Write the data out again exactly and in full.

==========

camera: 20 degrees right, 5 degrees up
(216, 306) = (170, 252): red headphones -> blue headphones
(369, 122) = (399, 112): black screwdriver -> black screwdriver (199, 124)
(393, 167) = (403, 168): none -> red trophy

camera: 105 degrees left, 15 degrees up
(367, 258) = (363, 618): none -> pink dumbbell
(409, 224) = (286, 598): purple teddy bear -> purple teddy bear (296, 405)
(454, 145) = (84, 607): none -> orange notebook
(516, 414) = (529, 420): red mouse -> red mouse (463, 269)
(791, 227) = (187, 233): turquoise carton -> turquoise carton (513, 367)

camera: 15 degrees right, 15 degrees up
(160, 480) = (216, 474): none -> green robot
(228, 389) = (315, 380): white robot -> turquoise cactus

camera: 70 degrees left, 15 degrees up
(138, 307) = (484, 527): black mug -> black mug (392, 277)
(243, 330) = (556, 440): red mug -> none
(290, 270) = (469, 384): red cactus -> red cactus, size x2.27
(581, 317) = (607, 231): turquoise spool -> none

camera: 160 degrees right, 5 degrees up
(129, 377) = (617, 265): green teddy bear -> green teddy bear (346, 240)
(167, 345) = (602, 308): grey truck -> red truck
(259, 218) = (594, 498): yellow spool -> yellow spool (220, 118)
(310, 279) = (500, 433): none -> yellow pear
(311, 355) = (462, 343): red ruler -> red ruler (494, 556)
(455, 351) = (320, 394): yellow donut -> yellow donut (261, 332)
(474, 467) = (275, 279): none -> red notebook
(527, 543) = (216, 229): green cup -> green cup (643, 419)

==========

Your response:
camera: 20 degrees right, 5 degrees up
(216, 306) = (170, 252): red headphones -> blue headphones
(369, 122) = (399, 112): black screwdriver -> black screwdriver (199, 124)
(393, 167) = (403, 168): none -> red trophy

camera: 105 degrees left, 15 degrees up
(367, 258) = (363, 618): none -> pink dumbbell
(409, 224) = (286, 598): purple teddy bear -> purple teddy bear (296, 405)
(454, 145) = (84, 607): none -> orange notebook
(516, 414) = (529, 420): red mouse -> red mouse (463, 269)
(791, 227) = (187, 233): turquoise carton -> turquoise carton (513, 367)

camera: 15 degrees right, 15 degrees up
(160, 480) = (216, 474): none -> green robot
(228, 389) = (315, 380): white robot -> turquoise cactus

camera: 70 degrees left, 15 degrees up
(138, 307) = (484, 527): black mug -> black mug (392, 277)
(243, 330) = (556, 440): red mug -> none
(290, 270) = (469, 384): red cactus -> red cactus, size x2.27
(581, 317) = (607, 231): turquoise spool -> none

camera: 160 degrees right, 5 degrees up
(129, 377) = (617, 265): green teddy bear -> green teddy bear (346, 240)
(167, 345) = (602, 308): grey truck -> red truck
(259, 218) = (594, 498): yellow spool -> yellow spool (220, 118)
(310, 279) = (500, 433): none -> yellow pear
(311, 355) = (462, 343): red ruler -> red ruler (494, 556)
(455, 351) = (320, 394): yellow donut -> yellow donut (261, 332)
(474, 467) = (275, 279): none -> red notebook
(527, 543) = (216, 229): green cup -> green cup (643, 419)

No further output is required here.